> Extracted entries:
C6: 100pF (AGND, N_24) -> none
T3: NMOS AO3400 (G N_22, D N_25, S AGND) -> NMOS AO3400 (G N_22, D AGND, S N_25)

==

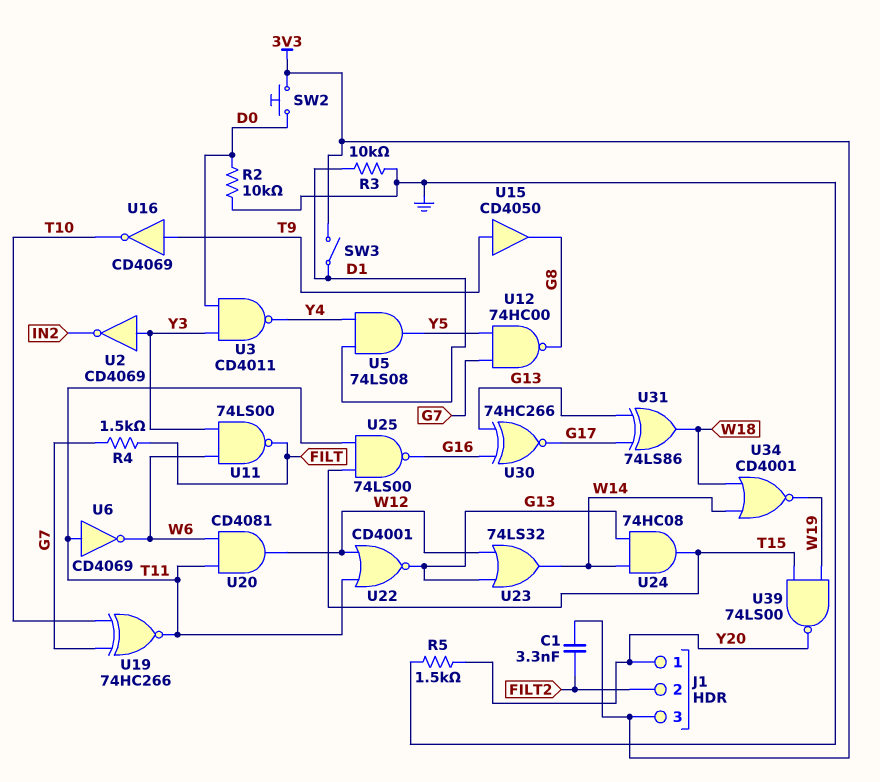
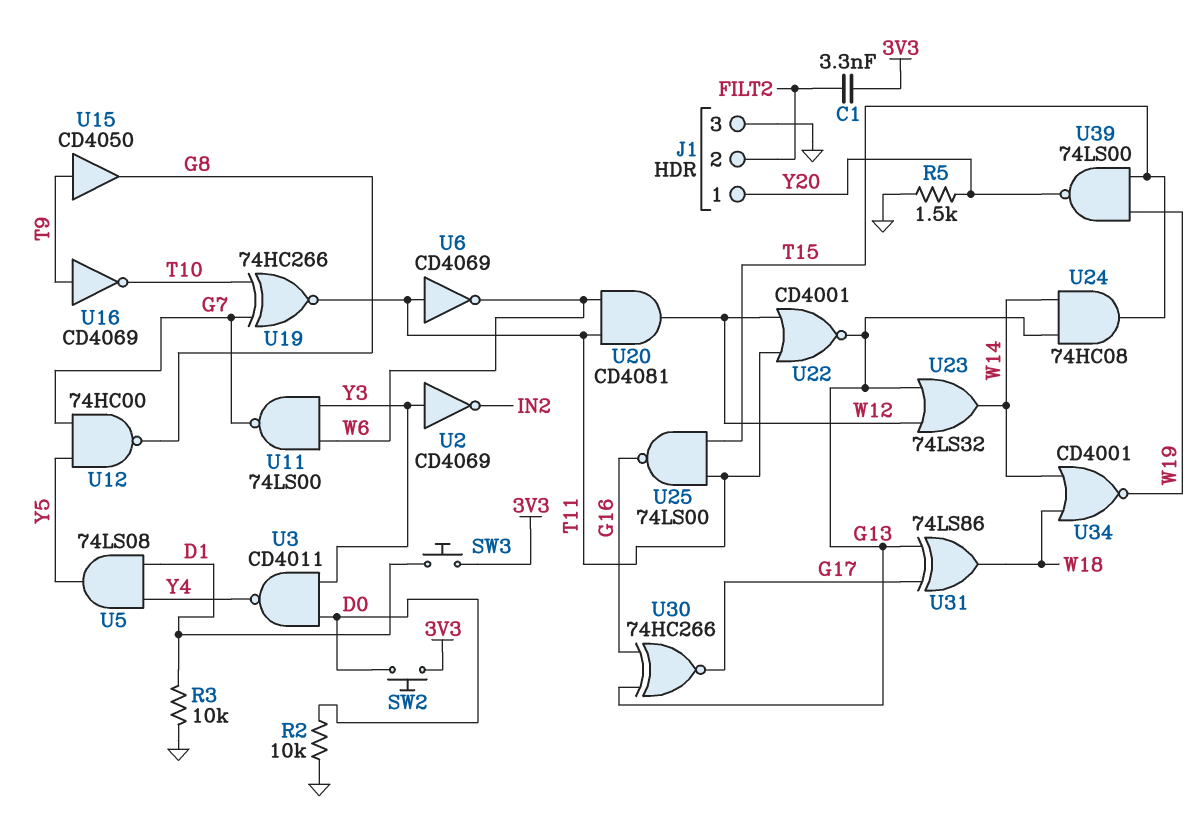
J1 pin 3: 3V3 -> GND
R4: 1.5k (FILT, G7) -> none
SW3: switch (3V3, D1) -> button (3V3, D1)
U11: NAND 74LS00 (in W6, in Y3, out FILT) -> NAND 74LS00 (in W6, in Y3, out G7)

...

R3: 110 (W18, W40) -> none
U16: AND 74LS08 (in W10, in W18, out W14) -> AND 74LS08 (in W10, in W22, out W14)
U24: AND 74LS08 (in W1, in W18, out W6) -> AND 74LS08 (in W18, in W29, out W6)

> What the task requires: Retype exactly the lines above, from the one with "R4: 1.5k (FILT, G7) -> none" through the one with "U11: NAND 74LS00", inclusive.

> Written reply:
R4: 1.5k (FILT, G7) -> none
SW3: switch (3V3, D1) -> button (3V3, D1)
U11: NAND 74LS00 (in W6, in Y3, out FILT) -> NAND 74LS00 (in W6, in Y3, out G7)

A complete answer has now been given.